■ **GOAL**:
Quote verbatim the part of the listing that opens with the line containing "Regional capital [391, 58]" and closes with the line containing "Output the [X, Y]", both lines included.
━━━━━ DATA FOR THIS TASK ━━━━━
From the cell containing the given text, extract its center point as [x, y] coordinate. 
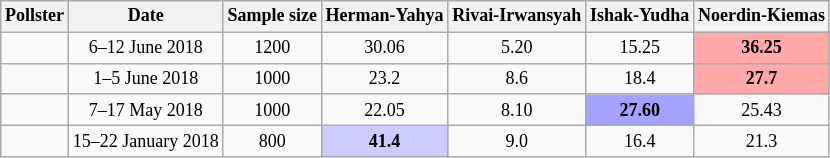
1–5 June 2018 [146, 78]
18.4 [640, 78]
800 [272, 140]
8.6 [517, 78]
Herman-Yahya [384, 16]
1200 [272, 48]
15.25 [640, 48]
27.7 [762, 78]
Date [146, 16]
15–22 January 2018 [146, 140]
7–17 May 2018 [146, 110]
22.05 [384, 110]
Noerdin-Kiemas [762, 16]
8.10 [517, 110]
41.4 [384, 140]
5.20 [517, 48]
30.06 [384, 48]
Pollster [35, 16]
27.60 [640, 110]
16.4 [640, 140]
Rivai-Irwansyah [517, 16]
25.43 [762, 110]
23.2 [384, 78]
6–12 June 2018 [146, 48]
21.3 [762, 140]
Sample size [272, 16]
36.25 [762, 48]
Ishak-Yudha [640, 16]
9.0 [517, 140]
From the cell containing the given text, extract its center point as [x, y] coordinate. 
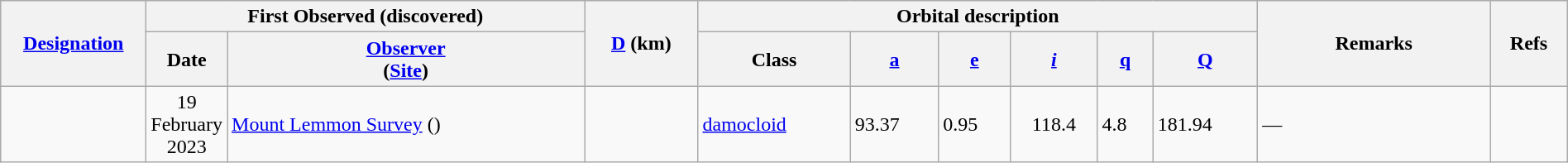
damocloid [774, 124]
Orbital description [978, 17]
Refs [1529, 43]
First Observed (discovered) [366, 17]
93.37 [895, 124]
0.95 [974, 124]
— [1374, 124]
Remarks [1374, 43]
4.8 [1125, 124]
q [1125, 60]
181.94 [1205, 124]
Observer(Site) [406, 60]
i [1054, 60]
Mount Lemmon Survey () [406, 124]
Date [187, 60]
Q [1205, 60]
a [895, 60]
19 February 2023 [187, 124]
Designation [74, 43]
e [974, 60]
118.4 [1054, 124]
D (km) [642, 43]
Class [774, 60]
Return the [X, Y] coordinate for the center point of the cell that contains the specified text.  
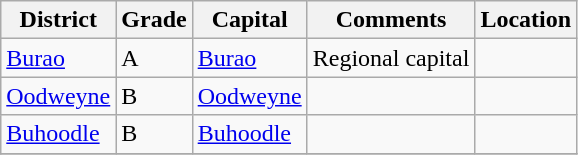
Regional capital [391, 58]
Comments [391, 20]
Grade [154, 20]
Capital [250, 20]
Location [526, 20]
District [58, 20]
A [154, 58]
Output the [X, Y] coordinate of the center of the cell containing the given text.  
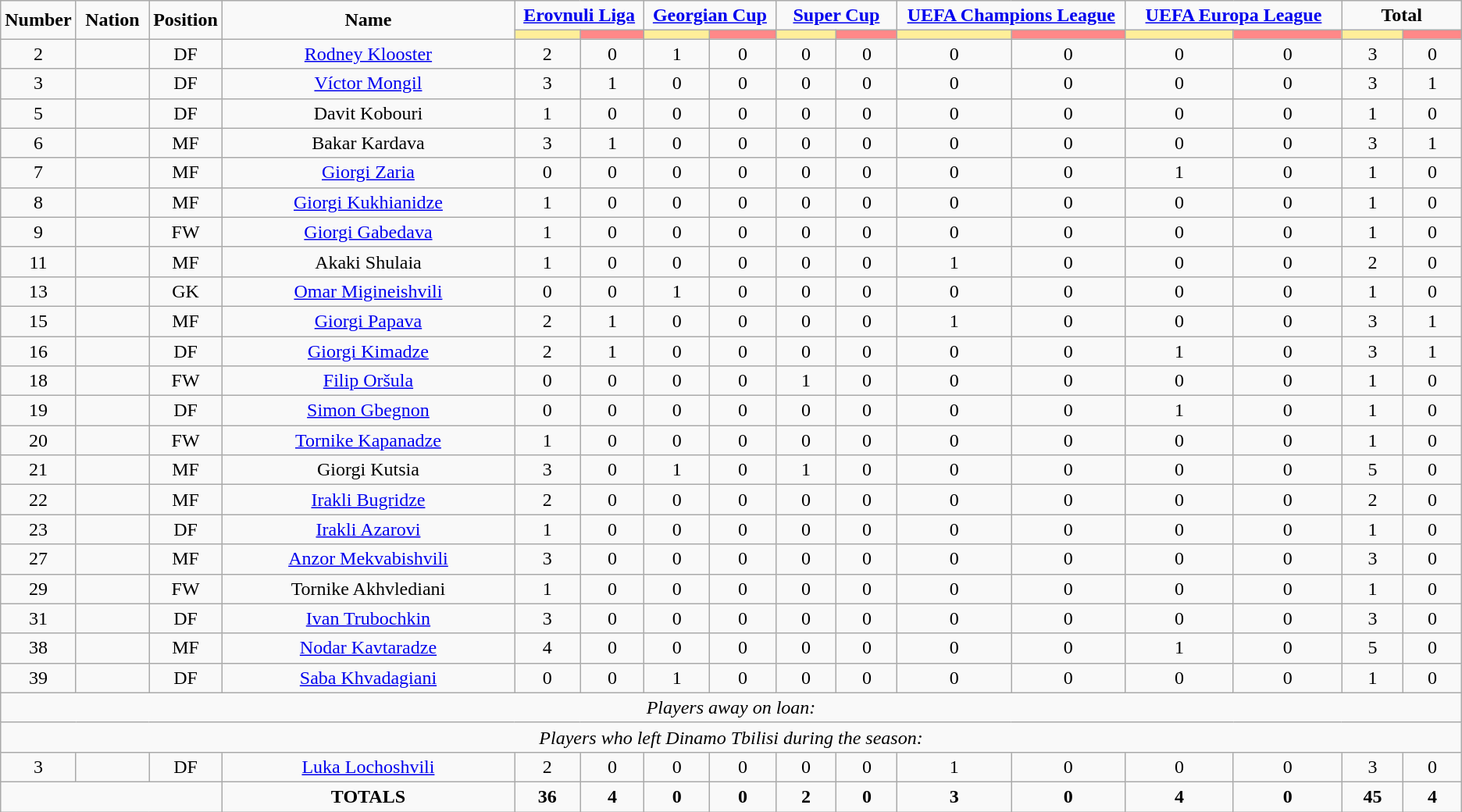
36 [547, 797]
Davit Kobouri [368, 113]
Nodar Kavtaradze [368, 648]
Omar Migineishvili [368, 291]
23 [38, 530]
22 [38, 500]
Tornike Akhvlediani [368, 589]
Ivan Trubochkin [368, 619]
Anzor Mekvabishvili [368, 559]
Nation [112, 20]
39 [38, 678]
Super Cup [836, 16]
TOTALS [368, 797]
GK [186, 291]
7 [38, 173]
38 [38, 648]
Bakar Kardava [368, 143]
45 [1372, 797]
Tornike Kapanadze [368, 440]
UEFA Champions League [1011, 16]
Georgian Cup [710, 16]
Simon Gbegnon [368, 411]
Giorgi Kutsia [368, 470]
Luka Lochoshvili [368, 767]
27 [38, 559]
Position [186, 20]
31 [38, 619]
Irakli Azarovi [368, 530]
21 [38, 470]
Players who left Dinamo Tbilisi during the season: [731, 737]
9 [38, 232]
Erovnuli Liga [579, 16]
15 [38, 321]
Giorgi Kukhianidze [368, 202]
18 [38, 381]
19 [38, 411]
Total [1401, 16]
13 [38, 291]
Giorgi Zaria [368, 173]
Irakli Bugridze [368, 500]
Saba Khvadagiani [368, 678]
29 [38, 589]
Giorgi Kimadze [368, 351]
11 [38, 262]
20 [38, 440]
Filip Oršula [368, 381]
Rodney Klooster [368, 54]
8 [38, 202]
Name [368, 20]
6 [38, 143]
Players away on loan: [731, 708]
Víctor Mongil [368, 84]
Number [38, 20]
16 [38, 351]
UEFA Europa League [1234, 16]
Akaki Shulaia [368, 262]
Giorgi Gabedava [368, 232]
Giorgi Papava [368, 321]
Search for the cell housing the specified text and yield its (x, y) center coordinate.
━━━━━
■ **CORRECT RESPONSE**:
Regional capital [391, 58]
Comments [391, 20]
Grade [154, 20]
Capital [250, 20]
Location [526, 20]
District [58, 20]
A [154, 58]
Output the [X, Y] coordinate of the center of the cell containing the given text.  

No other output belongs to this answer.